*Data for this exercise*.
========

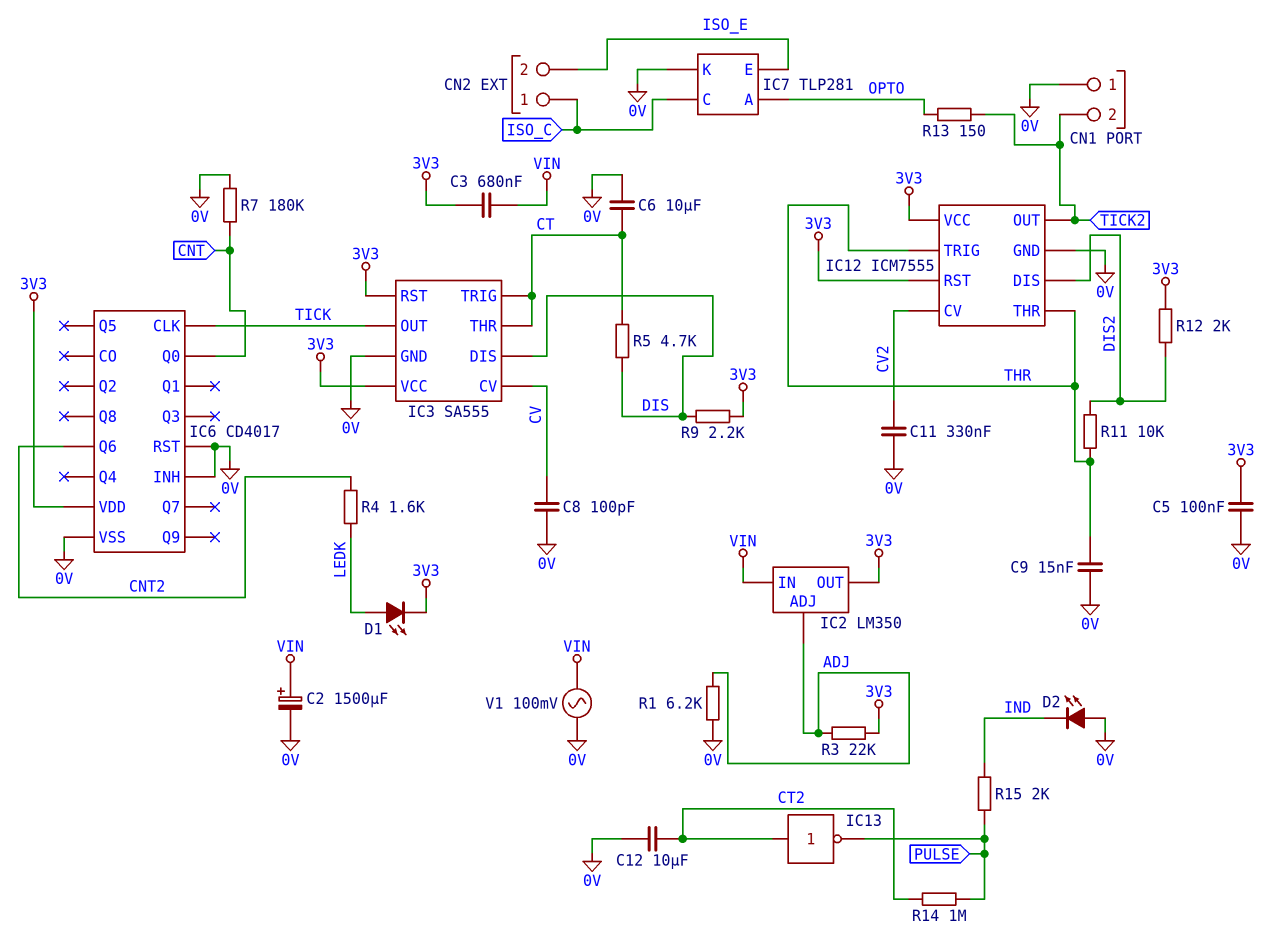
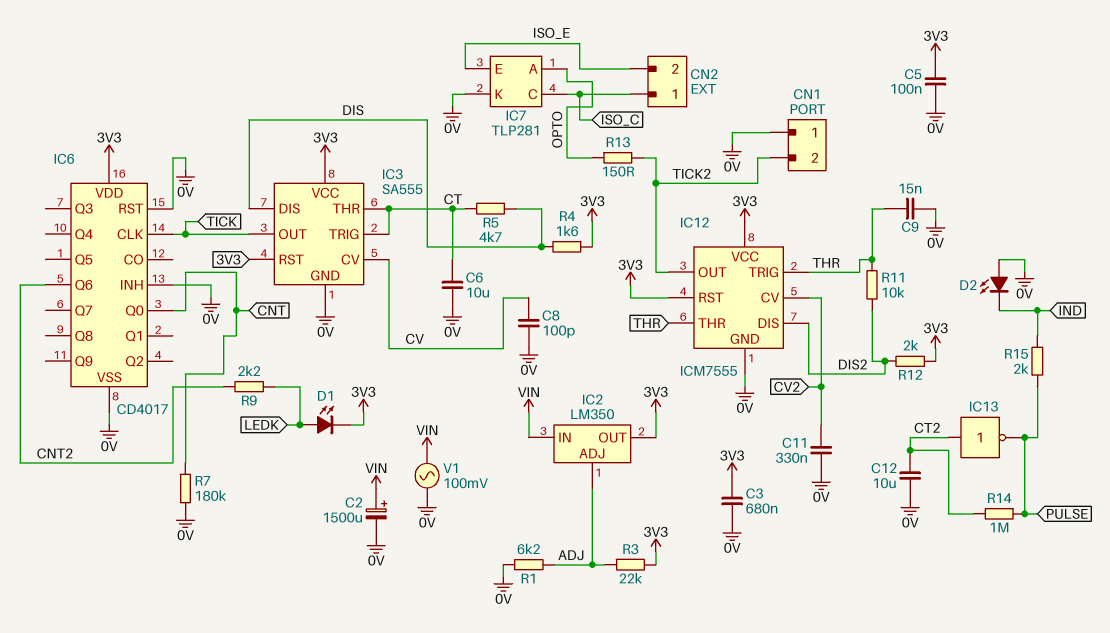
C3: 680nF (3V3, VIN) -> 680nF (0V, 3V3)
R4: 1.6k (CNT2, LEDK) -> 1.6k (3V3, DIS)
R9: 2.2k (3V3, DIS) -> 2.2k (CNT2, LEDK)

========

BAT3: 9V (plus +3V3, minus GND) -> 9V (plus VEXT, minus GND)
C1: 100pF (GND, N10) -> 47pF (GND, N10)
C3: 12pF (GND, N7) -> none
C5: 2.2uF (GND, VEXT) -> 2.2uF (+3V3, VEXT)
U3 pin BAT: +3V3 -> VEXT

========

*Problem details*. There is a run of lines above from the one with "BAT3: 9V (plus" to the one with "U3 pin BAT: +3V3 -> VEXT"; print exactly that run, both ends included, and nothing else.

*Response to the exercise*.
BAT3: 9V (plus +3V3, minus GND) -> 9V (plus VEXT, minus GND)
C1: 100pF (GND, N10) -> 47pF (GND, N10)
C3: 12pF (GND, N7) -> none
C5: 2.2uF (GND, VEXT) -> 2.2uF (+3V3, VEXT)
U3 pin BAT: +3V3 -> VEXT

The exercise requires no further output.